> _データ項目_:
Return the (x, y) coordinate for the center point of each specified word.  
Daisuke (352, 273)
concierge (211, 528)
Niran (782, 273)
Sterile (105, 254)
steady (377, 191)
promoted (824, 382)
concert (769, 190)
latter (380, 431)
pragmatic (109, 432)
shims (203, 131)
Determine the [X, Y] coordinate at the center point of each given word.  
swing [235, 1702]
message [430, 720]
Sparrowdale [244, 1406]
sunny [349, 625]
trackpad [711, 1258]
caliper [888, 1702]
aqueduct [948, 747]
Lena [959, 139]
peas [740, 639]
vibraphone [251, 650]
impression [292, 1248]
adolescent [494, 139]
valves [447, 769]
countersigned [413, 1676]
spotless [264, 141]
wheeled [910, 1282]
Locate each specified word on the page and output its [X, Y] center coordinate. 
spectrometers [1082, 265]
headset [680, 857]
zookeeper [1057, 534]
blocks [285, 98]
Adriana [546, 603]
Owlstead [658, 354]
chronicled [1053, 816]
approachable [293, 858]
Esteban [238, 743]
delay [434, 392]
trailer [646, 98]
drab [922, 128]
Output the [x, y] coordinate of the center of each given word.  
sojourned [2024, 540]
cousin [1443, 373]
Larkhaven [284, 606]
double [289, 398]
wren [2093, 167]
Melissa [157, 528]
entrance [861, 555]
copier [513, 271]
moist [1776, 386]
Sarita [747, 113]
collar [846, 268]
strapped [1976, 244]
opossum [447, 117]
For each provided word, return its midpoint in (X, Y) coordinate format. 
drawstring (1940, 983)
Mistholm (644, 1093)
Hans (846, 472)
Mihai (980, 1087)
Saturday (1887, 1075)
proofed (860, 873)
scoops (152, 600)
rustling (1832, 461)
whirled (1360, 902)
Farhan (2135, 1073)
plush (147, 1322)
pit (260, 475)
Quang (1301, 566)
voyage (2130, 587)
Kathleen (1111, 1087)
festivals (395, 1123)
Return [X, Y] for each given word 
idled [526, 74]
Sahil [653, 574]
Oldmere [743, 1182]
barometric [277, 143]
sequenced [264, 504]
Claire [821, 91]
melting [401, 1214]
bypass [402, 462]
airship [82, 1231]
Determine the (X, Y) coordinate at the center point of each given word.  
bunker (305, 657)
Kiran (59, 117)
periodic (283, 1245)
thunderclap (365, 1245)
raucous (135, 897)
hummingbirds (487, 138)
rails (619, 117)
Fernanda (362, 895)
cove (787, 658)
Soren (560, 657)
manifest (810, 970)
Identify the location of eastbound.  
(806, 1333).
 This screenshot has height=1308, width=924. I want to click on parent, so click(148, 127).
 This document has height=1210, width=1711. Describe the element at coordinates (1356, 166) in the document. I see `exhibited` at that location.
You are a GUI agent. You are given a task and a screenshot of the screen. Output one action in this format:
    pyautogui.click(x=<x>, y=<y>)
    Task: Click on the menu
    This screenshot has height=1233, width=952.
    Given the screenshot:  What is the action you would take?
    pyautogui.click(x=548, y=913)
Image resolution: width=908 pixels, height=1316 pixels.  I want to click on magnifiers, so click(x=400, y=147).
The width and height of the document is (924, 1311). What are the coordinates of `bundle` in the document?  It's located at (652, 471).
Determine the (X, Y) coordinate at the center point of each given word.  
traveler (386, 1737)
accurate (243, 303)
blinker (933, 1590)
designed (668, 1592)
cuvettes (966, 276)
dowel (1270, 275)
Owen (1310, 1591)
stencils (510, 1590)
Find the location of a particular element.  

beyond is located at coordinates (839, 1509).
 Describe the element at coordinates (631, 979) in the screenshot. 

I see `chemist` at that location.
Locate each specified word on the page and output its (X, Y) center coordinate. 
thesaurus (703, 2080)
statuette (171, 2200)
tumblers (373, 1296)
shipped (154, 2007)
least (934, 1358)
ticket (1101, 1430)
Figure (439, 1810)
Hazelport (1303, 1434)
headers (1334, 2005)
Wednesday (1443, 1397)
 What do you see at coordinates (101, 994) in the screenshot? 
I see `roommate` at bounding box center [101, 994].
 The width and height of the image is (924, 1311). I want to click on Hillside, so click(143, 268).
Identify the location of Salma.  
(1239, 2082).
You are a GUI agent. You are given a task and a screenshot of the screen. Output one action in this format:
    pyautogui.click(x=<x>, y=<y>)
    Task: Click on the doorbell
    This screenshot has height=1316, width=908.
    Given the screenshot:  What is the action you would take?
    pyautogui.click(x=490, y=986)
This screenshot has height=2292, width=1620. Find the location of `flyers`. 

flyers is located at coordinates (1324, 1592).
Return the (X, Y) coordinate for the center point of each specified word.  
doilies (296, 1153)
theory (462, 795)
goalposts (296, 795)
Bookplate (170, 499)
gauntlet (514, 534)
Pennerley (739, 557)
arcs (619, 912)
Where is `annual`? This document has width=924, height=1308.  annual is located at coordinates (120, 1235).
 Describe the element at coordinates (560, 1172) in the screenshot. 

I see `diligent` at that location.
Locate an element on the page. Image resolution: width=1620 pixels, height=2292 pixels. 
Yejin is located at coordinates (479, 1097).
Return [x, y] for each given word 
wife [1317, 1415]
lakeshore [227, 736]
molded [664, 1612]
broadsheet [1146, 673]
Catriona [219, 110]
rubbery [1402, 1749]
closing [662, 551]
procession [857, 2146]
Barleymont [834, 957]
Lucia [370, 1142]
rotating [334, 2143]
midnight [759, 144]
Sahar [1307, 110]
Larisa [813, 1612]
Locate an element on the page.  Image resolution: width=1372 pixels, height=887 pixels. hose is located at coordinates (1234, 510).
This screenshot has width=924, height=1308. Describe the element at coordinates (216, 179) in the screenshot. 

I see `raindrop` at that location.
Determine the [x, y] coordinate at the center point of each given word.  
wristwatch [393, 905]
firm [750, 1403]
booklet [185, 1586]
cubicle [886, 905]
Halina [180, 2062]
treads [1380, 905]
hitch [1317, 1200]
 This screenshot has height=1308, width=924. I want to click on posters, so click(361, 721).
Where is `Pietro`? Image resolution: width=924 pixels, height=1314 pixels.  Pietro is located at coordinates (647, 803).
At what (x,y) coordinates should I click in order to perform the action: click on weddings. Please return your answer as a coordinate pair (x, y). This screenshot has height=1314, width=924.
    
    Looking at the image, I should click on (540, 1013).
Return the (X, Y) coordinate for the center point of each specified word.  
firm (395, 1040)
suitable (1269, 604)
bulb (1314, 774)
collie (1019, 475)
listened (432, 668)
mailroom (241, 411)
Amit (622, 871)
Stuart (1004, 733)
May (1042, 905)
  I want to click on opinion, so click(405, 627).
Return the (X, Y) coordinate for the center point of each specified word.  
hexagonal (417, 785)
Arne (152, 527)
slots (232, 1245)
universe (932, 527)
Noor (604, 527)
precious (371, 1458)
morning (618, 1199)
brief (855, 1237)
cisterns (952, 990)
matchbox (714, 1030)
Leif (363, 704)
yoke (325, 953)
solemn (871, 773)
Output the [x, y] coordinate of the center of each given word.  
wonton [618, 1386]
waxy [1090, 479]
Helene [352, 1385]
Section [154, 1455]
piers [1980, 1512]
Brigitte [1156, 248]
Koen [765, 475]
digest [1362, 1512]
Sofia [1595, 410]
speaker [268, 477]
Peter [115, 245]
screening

> _課題概要_: 上の項目のうち、「shipped (154, 2007)」を含む行から「broadsheet [1146, 673]」を含む行までを、両端の行も含めて一字一句変えずに出力せよ。

> _模範解答_:
shipped (154, 2007)
least (934, 1358)
ticket (1101, 1430)
Figure (439, 1810)
Hazelport (1303, 1434)
headers (1334, 2005)
Wednesday (1443, 1397)
 What do you see at coordinates (101, 994) in the screenshot? 
I see `roommate` at bounding box center [101, 994].
 The width and height of the image is (924, 1311). I want to click on Hillside, so click(143, 268).
Identify the location of Salma.  
(1239, 2082).
You are a GUI agent. You are given a task and a screenshot of the screen. Output one action in this format:
    pyautogui.click(x=<x>, y=<y>)
    Task: Click on the doorbell
    This screenshot has height=1316, width=908.
    Given the screenshot:  What is the action you would take?
    pyautogui.click(x=490, y=986)
This screenshot has height=2292, width=1620. Find the location of `flyers`. 

flyers is located at coordinates (1324, 1592).
Return the (X, Y) coordinate for the center point of each specified word.  
doilies (296, 1153)
theory (462, 795)
goalposts (296, 795)
Bookplate (170, 499)
gauntlet (514, 534)
Pennerley (739, 557)
arcs (619, 912)
Where is `annual`? This document has width=924, height=1308.  annual is located at coordinates (120, 1235).
 Describe the element at coordinates (560, 1172) in the screenshot. 

I see `diligent` at that location.
Locate an element on the page. Image resolution: width=1620 pixels, height=2292 pixels. 
Yejin is located at coordinates (479, 1097).
Return [x, y] for each given word 
wife [1317, 1415]
lakeshore [227, 736]
molded [664, 1612]
broadsheet [1146, 673]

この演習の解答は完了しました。